* [Exercise details]:
Copy out the lines of the records below, and only those lines, from the one with "(573, 373) = (298, 311): none" through the one with "(992, 320) = (604, 362): yellow", exactly as they appear.

* [Data in this exercise]:
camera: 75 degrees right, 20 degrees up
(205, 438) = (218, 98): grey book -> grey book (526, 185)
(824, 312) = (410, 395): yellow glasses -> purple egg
---
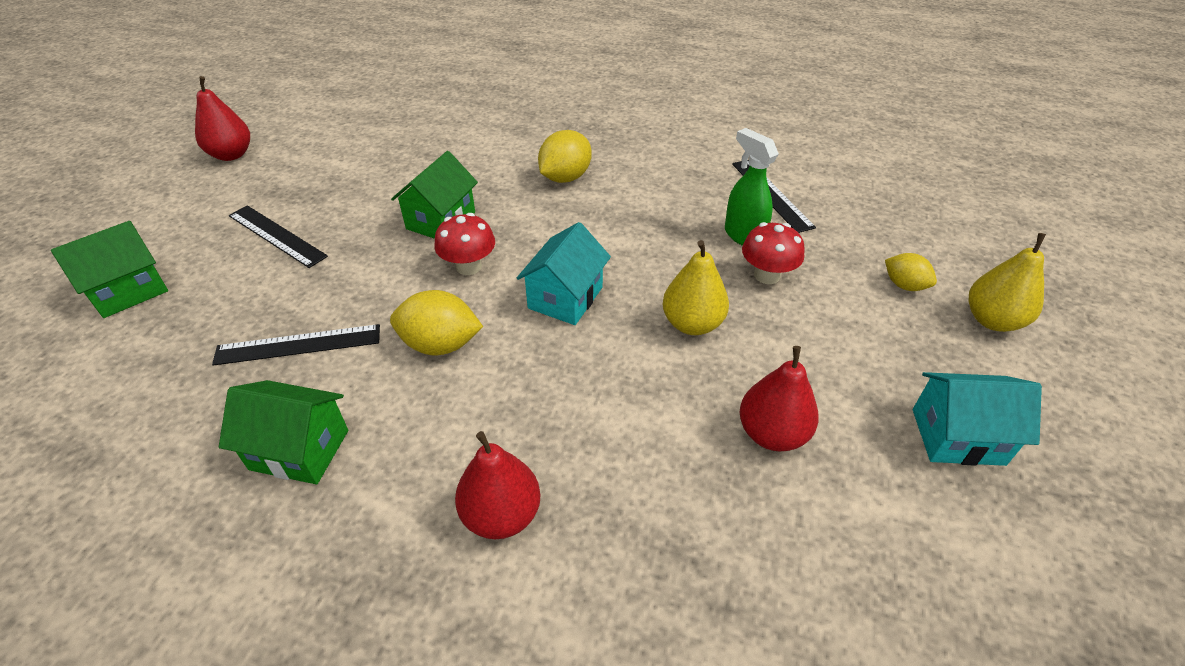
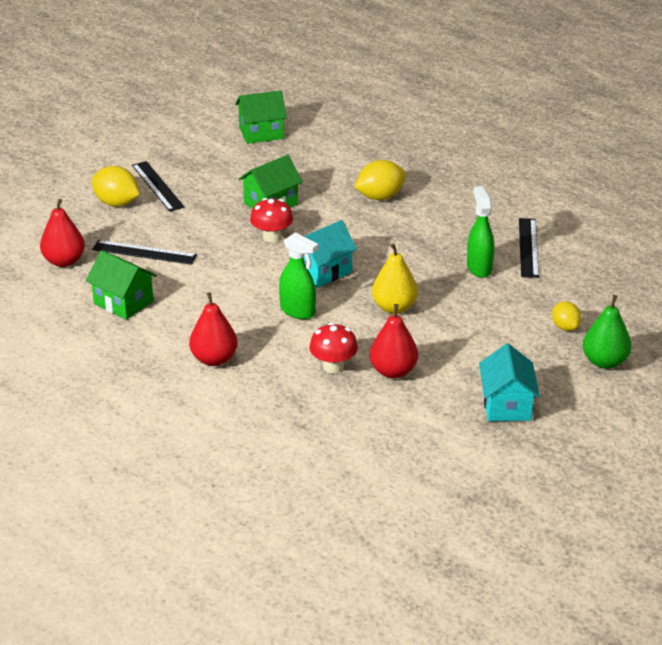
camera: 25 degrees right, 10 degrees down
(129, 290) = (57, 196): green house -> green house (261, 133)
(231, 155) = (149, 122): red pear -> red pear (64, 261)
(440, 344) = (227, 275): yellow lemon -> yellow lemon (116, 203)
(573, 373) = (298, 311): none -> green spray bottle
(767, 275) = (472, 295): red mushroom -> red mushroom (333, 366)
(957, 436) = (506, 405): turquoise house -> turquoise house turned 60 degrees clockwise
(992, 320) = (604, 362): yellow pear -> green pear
--
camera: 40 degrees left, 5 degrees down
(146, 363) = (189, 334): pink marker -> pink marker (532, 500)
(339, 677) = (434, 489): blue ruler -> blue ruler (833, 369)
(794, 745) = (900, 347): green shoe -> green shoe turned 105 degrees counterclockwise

* [Exercise solution]:
(573, 373) = (298, 311): none -> green spray bottle
(767, 275) = (472, 295): red mushroom -> red mushroom (333, 366)
(957, 436) = (506, 405): turquoise house -> turquoise house turned 60 degrees clockwise
(992, 320) = (604, 362): yellow pear -> green pear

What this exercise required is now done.